Task requirements:
From the entries below, count the lines with "trapezoid". Write only the count.

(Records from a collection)
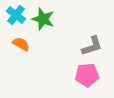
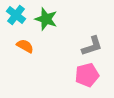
green star: moved 3 px right
orange semicircle: moved 4 px right, 2 px down
pink pentagon: rotated 10 degrees counterclockwise
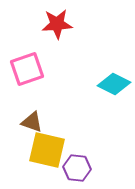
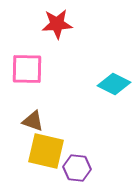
pink square: rotated 20 degrees clockwise
brown triangle: moved 1 px right, 1 px up
yellow square: moved 1 px left, 1 px down
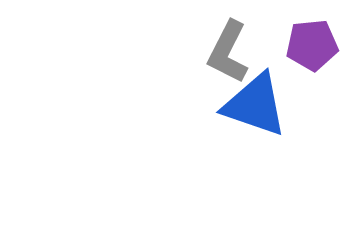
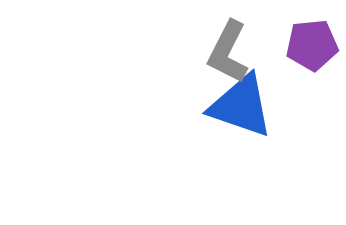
blue triangle: moved 14 px left, 1 px down
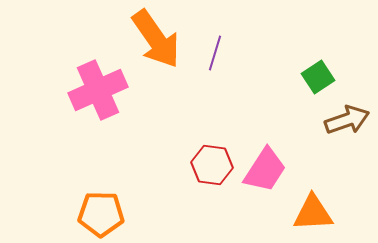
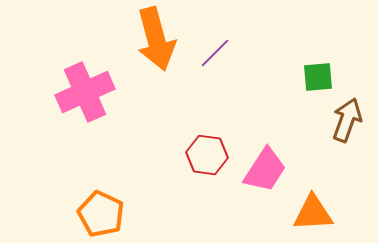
orange arrow: rotated 20 degrees clockwise
purple line: rotated 28 degrees clockwise
green square: rotated 28 degrees clockwise
pink cross: moved 13 px left, 2 px down
brown arrow: rotated 51 degrees counterclockwise
red hexagon: moved 5 px left, 10 px up
orange pentagon: rotated 24 degrees clockwise
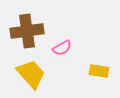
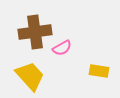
brown cross: moved 8 px right, 1 px down
yellow trapezoid: moved 1 px left, 2 px down
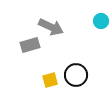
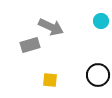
black circle: moved 22 px right
yellow square: rotated 21 degrees clockwise
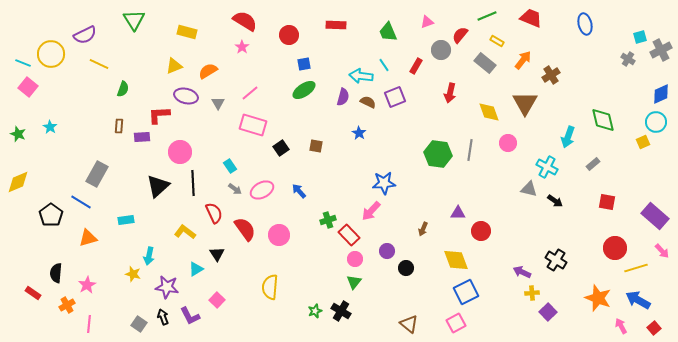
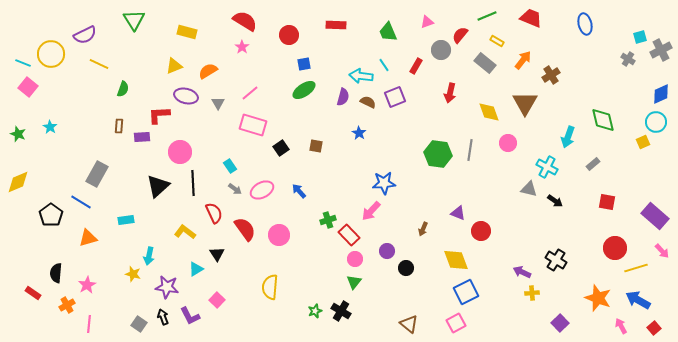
purple triangle at (458, 213): rotated 21 degrees clockwise
purple square at (548, 312): moved 12 px right, 11 px down
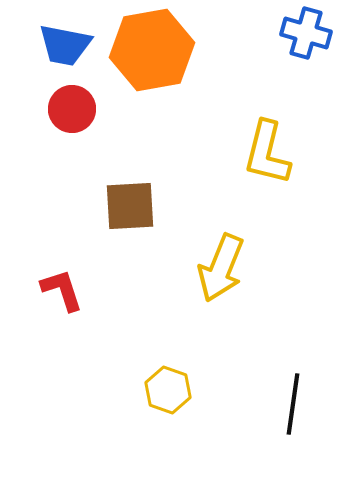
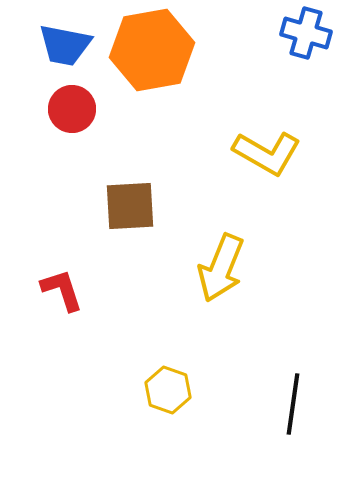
yellow L-shape: rotated 74 degrees counterclockwise
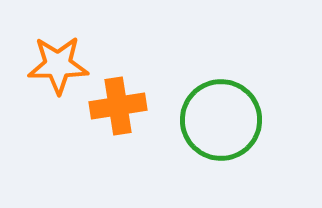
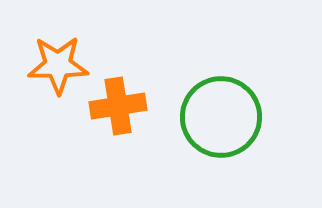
green circle: moved 3 px up
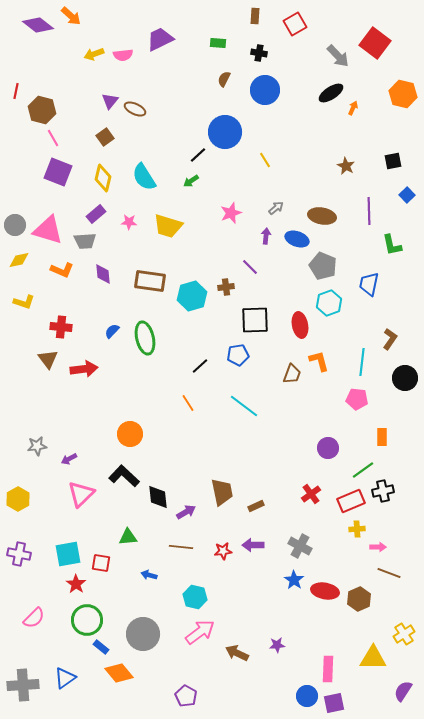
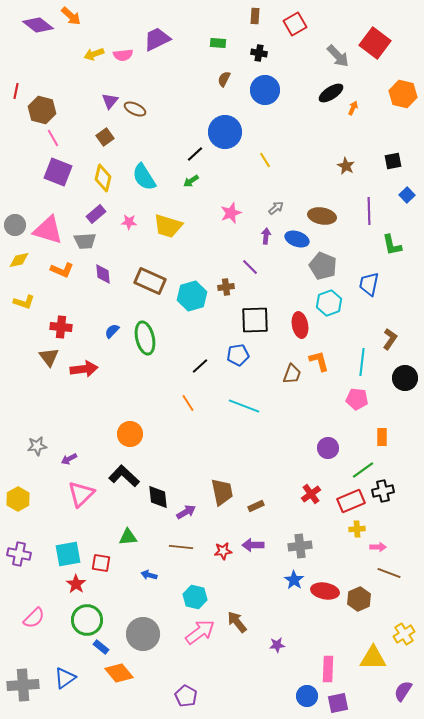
purple trapezoid at (160, 39): moved 3 px left
black line at (198, 155): moved 3 px left, 1 px up
brown rectangle at (150, 281): rotated 16 degrees clockwise
brown triangle at (48, 359): moved 1 px right, 2 px up
cyan line at (244, 406): rotated 16 degrees counterclockwise
gray cross at (300, 546): rotated 35 degrees counterclockwise
brown arrow at (237, 653): moved 31 px up; rotated 25 degrees clockwise
purple square at (334, 703): moved 4 px right
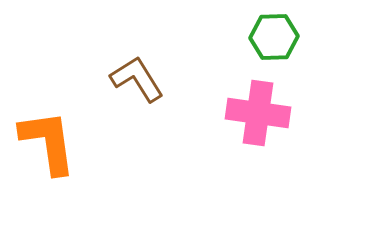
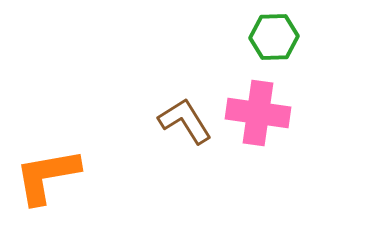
brown L-shape: moved 48 px right, 42 px down
orange L-shape: moved 1 px left, 34 px down; rotated 92 degrees counterclockwise
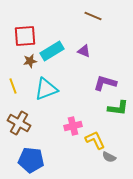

Reply to the task:
2